START RECORDS SUPPLIED
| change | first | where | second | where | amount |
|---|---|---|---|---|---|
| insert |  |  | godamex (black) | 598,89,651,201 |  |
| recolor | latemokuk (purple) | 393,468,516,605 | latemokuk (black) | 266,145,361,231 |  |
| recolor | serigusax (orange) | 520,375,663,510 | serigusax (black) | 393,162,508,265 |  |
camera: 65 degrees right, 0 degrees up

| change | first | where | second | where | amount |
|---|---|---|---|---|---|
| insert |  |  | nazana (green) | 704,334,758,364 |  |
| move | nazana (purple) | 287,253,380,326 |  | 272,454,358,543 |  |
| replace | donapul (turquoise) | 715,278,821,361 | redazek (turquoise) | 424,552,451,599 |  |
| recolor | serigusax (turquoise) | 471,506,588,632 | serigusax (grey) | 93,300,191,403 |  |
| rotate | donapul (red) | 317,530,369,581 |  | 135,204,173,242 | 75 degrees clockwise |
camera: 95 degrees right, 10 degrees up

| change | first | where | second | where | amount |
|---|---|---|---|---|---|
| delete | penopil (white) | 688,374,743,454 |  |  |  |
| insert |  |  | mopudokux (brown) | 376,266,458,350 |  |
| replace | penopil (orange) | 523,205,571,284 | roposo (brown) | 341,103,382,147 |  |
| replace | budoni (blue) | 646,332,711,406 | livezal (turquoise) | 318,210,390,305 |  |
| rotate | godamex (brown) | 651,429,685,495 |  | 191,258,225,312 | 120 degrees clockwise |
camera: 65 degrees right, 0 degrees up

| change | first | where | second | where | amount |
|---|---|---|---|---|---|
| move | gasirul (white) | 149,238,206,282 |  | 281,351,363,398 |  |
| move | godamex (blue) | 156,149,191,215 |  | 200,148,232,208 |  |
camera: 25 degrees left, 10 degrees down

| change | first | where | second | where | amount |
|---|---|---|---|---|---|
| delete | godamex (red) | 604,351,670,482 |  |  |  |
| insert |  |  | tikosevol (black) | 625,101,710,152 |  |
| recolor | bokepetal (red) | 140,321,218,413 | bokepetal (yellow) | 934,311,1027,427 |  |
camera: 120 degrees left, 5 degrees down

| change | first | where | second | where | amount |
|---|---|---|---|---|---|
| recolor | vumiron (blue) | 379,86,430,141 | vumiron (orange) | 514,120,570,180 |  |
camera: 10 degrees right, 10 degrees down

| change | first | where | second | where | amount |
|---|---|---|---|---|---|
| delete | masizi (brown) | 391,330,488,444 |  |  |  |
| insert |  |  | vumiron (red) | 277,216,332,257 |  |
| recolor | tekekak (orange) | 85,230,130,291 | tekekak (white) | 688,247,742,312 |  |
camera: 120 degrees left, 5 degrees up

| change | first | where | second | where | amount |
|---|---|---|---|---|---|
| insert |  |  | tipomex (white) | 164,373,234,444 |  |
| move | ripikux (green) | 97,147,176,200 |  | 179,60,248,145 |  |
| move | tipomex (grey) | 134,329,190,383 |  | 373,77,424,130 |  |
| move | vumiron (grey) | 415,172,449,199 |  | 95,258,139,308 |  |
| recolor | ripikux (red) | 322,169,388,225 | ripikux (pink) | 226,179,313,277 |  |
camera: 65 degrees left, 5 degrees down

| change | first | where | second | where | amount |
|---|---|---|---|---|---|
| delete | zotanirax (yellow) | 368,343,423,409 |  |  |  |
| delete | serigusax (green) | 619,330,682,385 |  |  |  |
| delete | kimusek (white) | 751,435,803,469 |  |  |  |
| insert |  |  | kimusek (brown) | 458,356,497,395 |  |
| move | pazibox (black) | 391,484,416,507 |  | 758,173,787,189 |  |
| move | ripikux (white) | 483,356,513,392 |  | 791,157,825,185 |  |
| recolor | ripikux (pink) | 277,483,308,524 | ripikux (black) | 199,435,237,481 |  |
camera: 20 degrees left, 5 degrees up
END RECORDS SUPPLIED
AIM OF THE EXERCISE> Output the data in full, precisely as it appears above.

WRITTEN SOLUTION>
| change | first | where | second | where | amount |
|---|---|---|---|---|---|
| insert |  |  | godamex (black) | 598,89,651,201 |  |
| recolor | latemokuk (purple) | 393,468,516,605 | latemokuk (black) | 266,145,361,231 |  |
| recolor | serigusax (orange) | 520,375,663,510 | serigusax (black) | 393,162,508,265 |  |
camera: 65 degrees right, 0 degrees up

| change | first | where | second | where | amount |
|---|---|---|---|---|---|
| insert |  |  | nazana (green) | 704,334,758,364 |  |
| move | nazana (purple) | 287,253,380,326 |  | 272,454,358,543 |  |
| replace | donapul (turquoise) | 715,278,821,361 | redazek (turquoise) | 424,552,451,599 |  |
| recolor | serigusax (turquoise) | 471,506,588,632 | serigusax (grey) | 93,300,191,403 |  |
| rotate | donapul (red) | 317,530,369,581 |  | 135,204,173,242 | 75 degrees clockwise |
camera: 95 degrees right, 10 degrees up

| change | first | where | second | where | amount |
|---|---|---|---|---|---|
| delete | penopil (white) | 688,374,743,454 |  |  |  |
| insert |  |  | mopudokux (brown) | 376,266,458,350 |  |
| replace | penopil (orange) | 523,205,571,284 | roposo (brown) | 341,103,382,147 |  |
| replace | budoni (blue) | 646,332,711,406 | livezal (turquoise) | 318,210,390,305 |  |
| rotate | godamex (brown) | 651,429,685,495 |  | 191,258,225,312 | 120 degrees clockwise |
camera: 65 degrees right, 0 degrees up

| change | first | where | second | where | amount |
|---|---|---|---|---|---|
| move | gasirul (white) | 149,238,206,282 |  | 281,351,363,398 |  |
| move | godamex (blue) | 156,149,191,215 |  | 200,148,232,208 |  |
camera: 25 degrees left, 10 degrees down

| change | first | where | second | where | amount |
|---|---|---|---|---|---|
| delete | godamex (red) | 604,351,670,482 |  |  |  |
| insert |  |  | tikosevol (black) | 625,101,710,152 |  |
| recolor | bokepetal (red) | 140,321,218,413 | bokepetal (yellow) | 934,311,1027,427 |  |
camera: 120 degrees left, 5 degrees down

| change | first | where | second | where | amount |
|---|---|---|---|---|---|
| recolor | vumiron (blue) | 379,86,430,141 | vumiron (orange) | 514,120,570,180 |  |
camera: 10 degrees right, 10 degrees down

| change | first | where | second | where | amount |
|---|---|---|---|---|---|
| delete | masizi (brown) | 391,330,488,444 |  |  |  |
| insert |  |  | vumiron (red) | 277,216,332,257 |  |
| recolor | tekekak (orange) | 85,230,130,291 | tekekak (white) | 688,247,742,312 |  |
camera: 120 degrees left, 5 degrees up

| change | first | where | second | where | amount |
|---|---|---|---|---|---|
| insert |  |  | tipomex (white) | 164,373,234,444 |  |
| move | ripikux (green) | 97,147,176,200 |  | 179,60,248,145 |  |
| move | tipomex (grey) | 134,329,190,383 |  | 373,77,424,130 |  |
| move | vumiron (grey) | 415,172,449,199 |  | 95,258,139,308 |  |
| recolor | ripikux (red) | 322,169,388,225 | ripikux (pink) | 226,179,313,277 |  |
camera: 65 degrees left, 5 degrees down

| change | first | where | second | where | amount |
|---|---|---|---|---|---|
| delete | zotanirax (yellow) | 368,343,423,409 |  |  |  |
| delete | serigusax (green) | 619,330,682,385 |  |  |  |
| delete | kimusek (white) | 751,435,803,469 |  |  |  |
| insert |  |  | kimusek (brown) | 458,356,497,395 |  |
| move | pazibox (black) | 391,484,416,507 |  | 758,173,787,189 |  |
| move | ripikux (white) | 483,356,513,392 |  | 791,157,825,185 |  |
| recolor | ripikux (pink) | 277,483,308,524 | ripikux (black) | 199,435,237,481 |  |
camera: 20 degrees left, 5 degrees up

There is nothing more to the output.